Please set down only the lines from the one containing "SW2: switch (GND, n12) -> button (GND, n12)" through the end of the entries below, exactly, minus any pictures.

**Given data:**
════
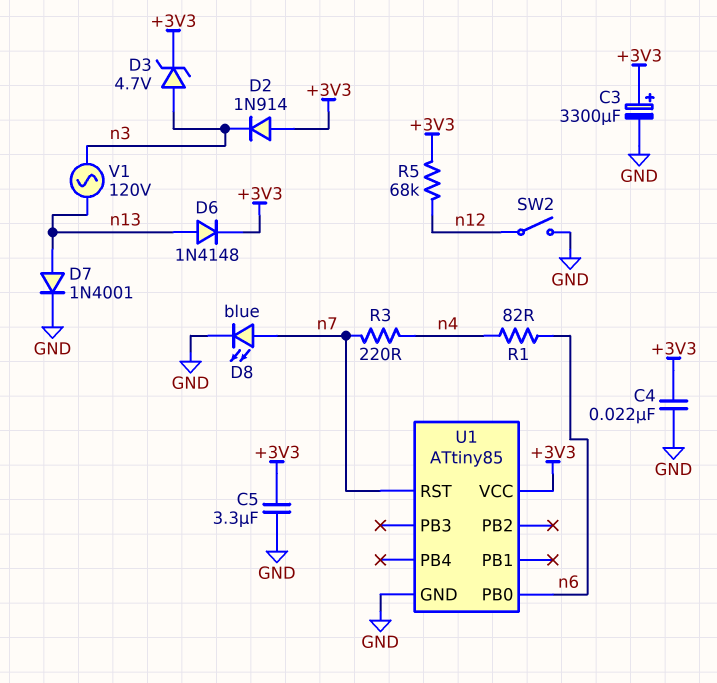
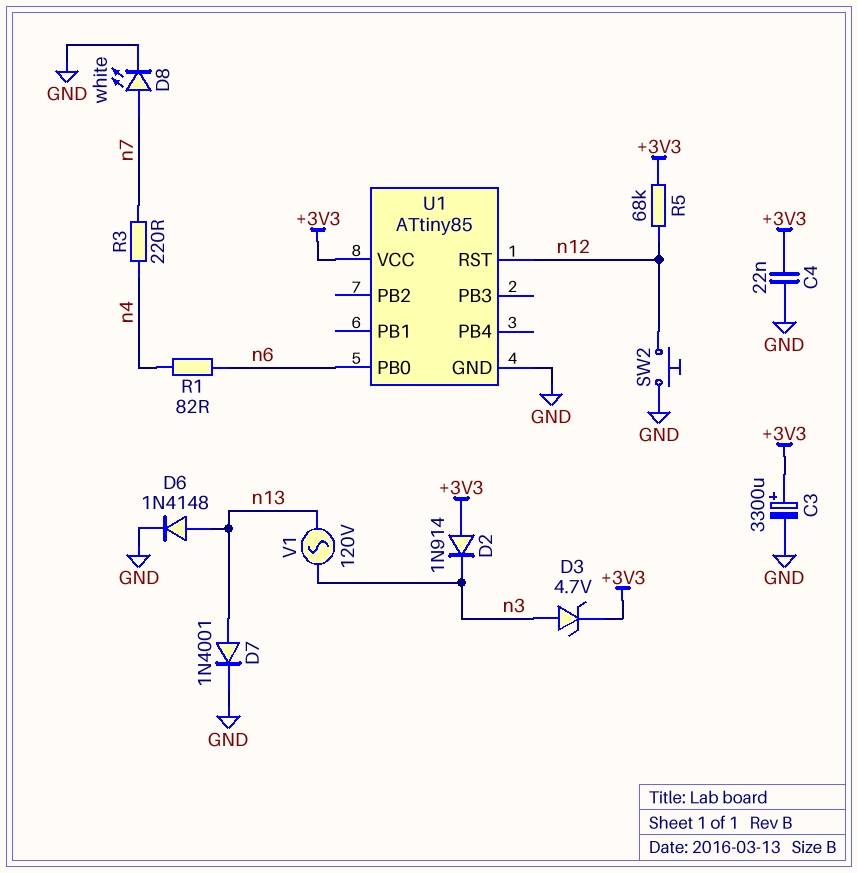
C5: 3.3uF (+3V3, GND) -> none
D6: diode 1N4148 (A n13, K +3V3) -> diode 1N4148 (A n13, K GND)
D8: LED blue (A n7, K GND) -> LED white (A n7, K GND)
SW2: switch (GND, n12) -> button (GND, n12)
U1 pin RST: n7 -> n12

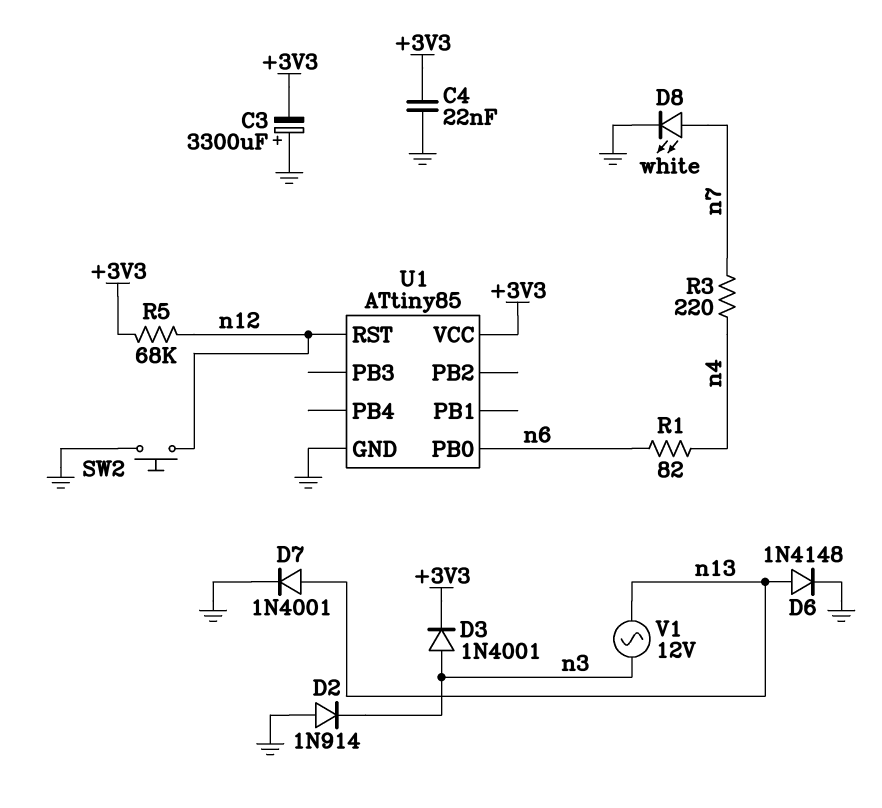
C3: 3300uF (plus +3V3, minus GND) -> 3300uF (plus GND, minus +3V3)
D2: diode 1N914 (A +3V3, K n3) -> diode 1N914 (A GND, K n3)
D3: zener 4.7V (A n3, K +3V3) -> diode 1N4001 (A n3, K +3V3)
V1: AC 120V (n3, n13) -> AC 12V (n3, n13)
════
**Result below:**
SW2: switch (GND, n12) -> button (GND, n12)
U1 pin RST: n7 -> n12

C3: 3300uF (plus +3V3, minus GND) -> 3300uF (plus GND, minus +3V3)
D2: diode 1N914 (A +3V3, K n3) -> diode 1N914 (A GND, K n3)
D3: zener 4.7V (A n3, K +3V3) -> diode 1N4001 (A n3, K +3V3)
V1: AC 120V (n3, n13) -> AC 12V (n3, n13)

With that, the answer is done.